━━ Provided data ━━

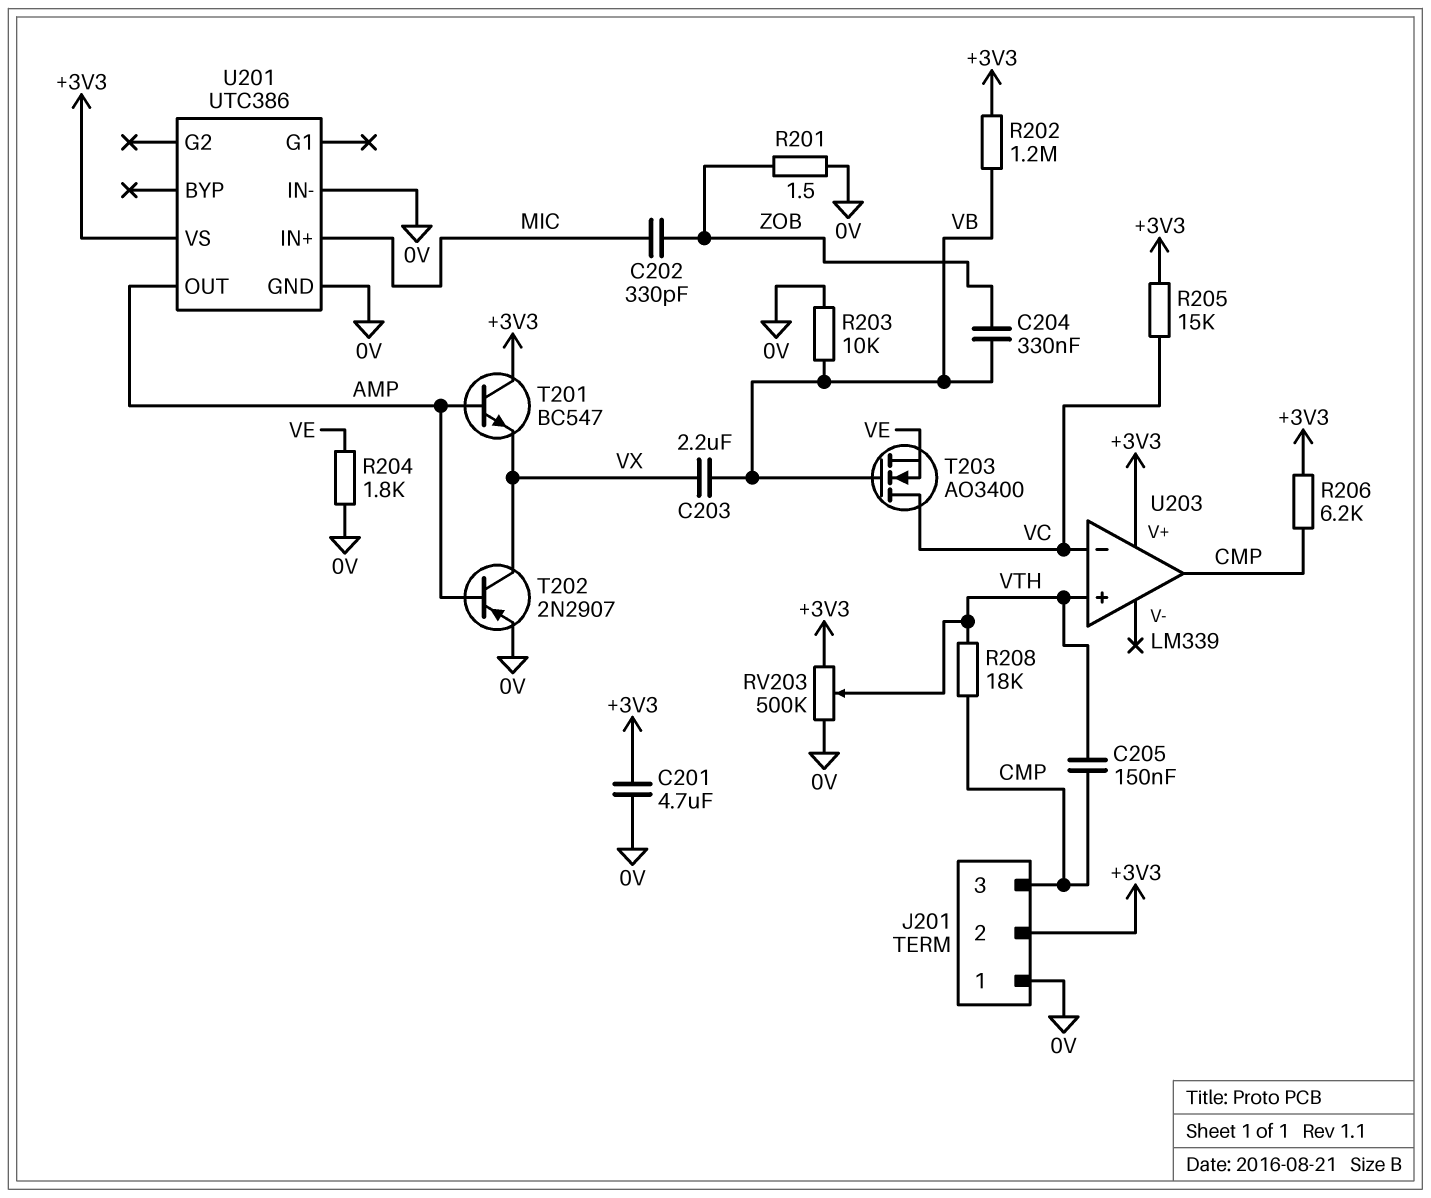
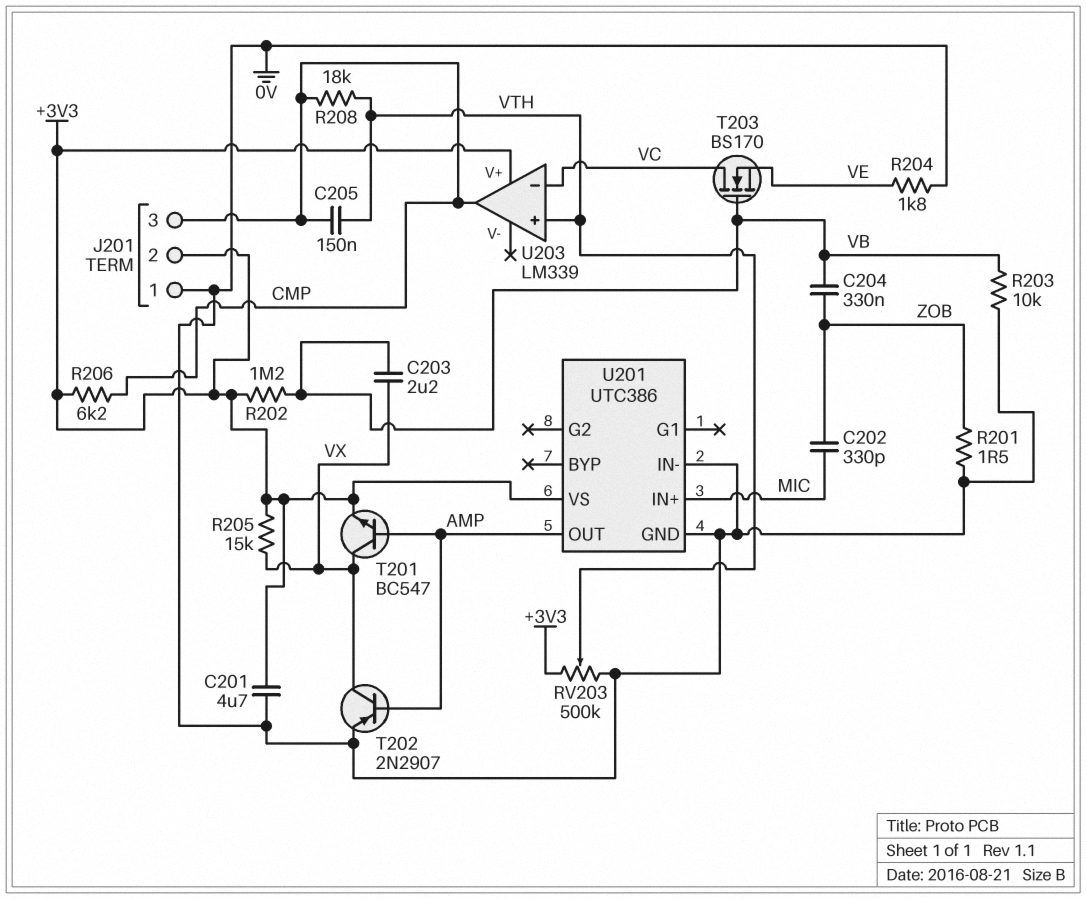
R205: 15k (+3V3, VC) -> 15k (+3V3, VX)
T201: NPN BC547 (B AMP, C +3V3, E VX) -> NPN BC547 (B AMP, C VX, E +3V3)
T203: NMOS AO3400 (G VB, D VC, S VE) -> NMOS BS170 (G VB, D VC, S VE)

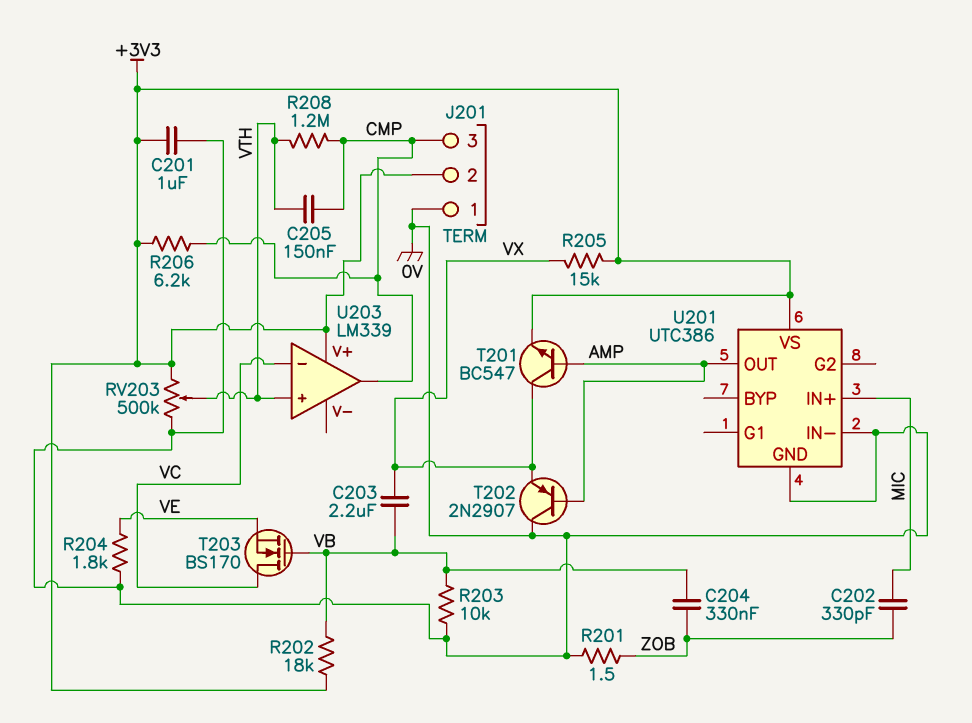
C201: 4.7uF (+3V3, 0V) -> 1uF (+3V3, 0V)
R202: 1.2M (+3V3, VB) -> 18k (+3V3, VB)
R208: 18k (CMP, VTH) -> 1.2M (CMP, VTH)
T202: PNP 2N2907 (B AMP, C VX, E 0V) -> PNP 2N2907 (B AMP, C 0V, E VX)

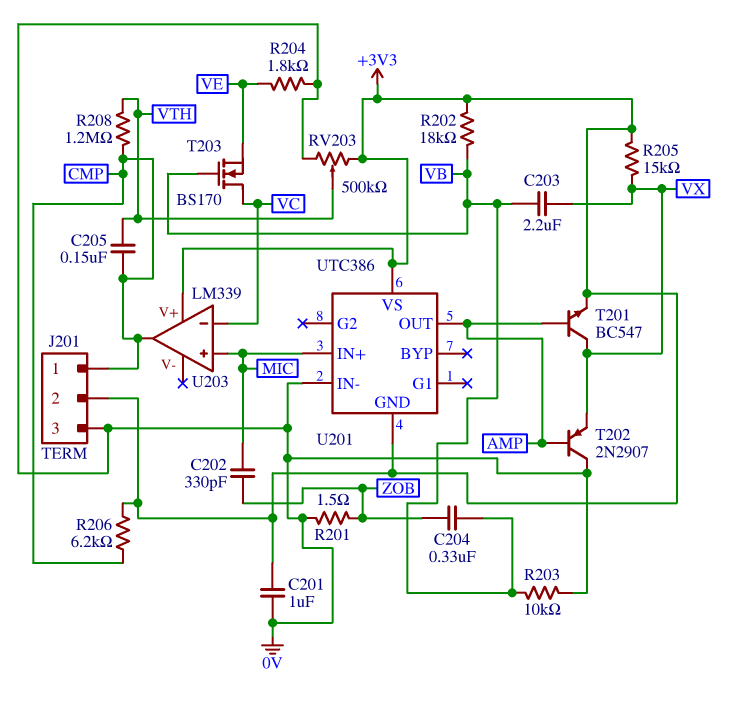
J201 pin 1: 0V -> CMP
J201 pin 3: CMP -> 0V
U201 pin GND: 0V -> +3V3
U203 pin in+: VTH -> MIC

━━━
━━ Provided data ━━

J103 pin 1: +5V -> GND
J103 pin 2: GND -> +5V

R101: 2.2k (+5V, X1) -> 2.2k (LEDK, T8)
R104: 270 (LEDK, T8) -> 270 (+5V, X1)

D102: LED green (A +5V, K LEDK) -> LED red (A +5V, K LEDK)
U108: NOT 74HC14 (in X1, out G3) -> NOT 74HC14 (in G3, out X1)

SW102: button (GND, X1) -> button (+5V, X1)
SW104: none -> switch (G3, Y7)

━━━
━━ Provided data ━━

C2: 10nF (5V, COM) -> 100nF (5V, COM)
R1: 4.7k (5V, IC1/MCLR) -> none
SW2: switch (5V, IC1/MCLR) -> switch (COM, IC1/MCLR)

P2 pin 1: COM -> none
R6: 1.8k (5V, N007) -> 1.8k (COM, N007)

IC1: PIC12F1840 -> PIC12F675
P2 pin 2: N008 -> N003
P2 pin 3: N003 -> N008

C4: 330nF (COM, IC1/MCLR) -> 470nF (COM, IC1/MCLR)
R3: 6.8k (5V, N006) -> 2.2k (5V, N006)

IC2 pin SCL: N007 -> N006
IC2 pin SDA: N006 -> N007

━━━

## Problem statement
Using the entries above, extract exactly the span from the line with "IC1: PIC12F1840 -> PIC12F675" to the line with "IC2 pin SDA: N006 -> N007", both lines included; leave out everything else.

## Expected output
IC1: PIC12F1840 -> PIC12F675
P2 pin 2: N008 -> N003
P2 pin 3: N003 -> N008

C4: 330nF (COM, IC1/MCLR) -> 470nF (COM, IC1/MCLR)
R3: 6.8k (5V, N006) -> 2.2k (5V, N006)

IC2 pin SCL: N007 -> N006
IC2 pin SDA: N006 -> N007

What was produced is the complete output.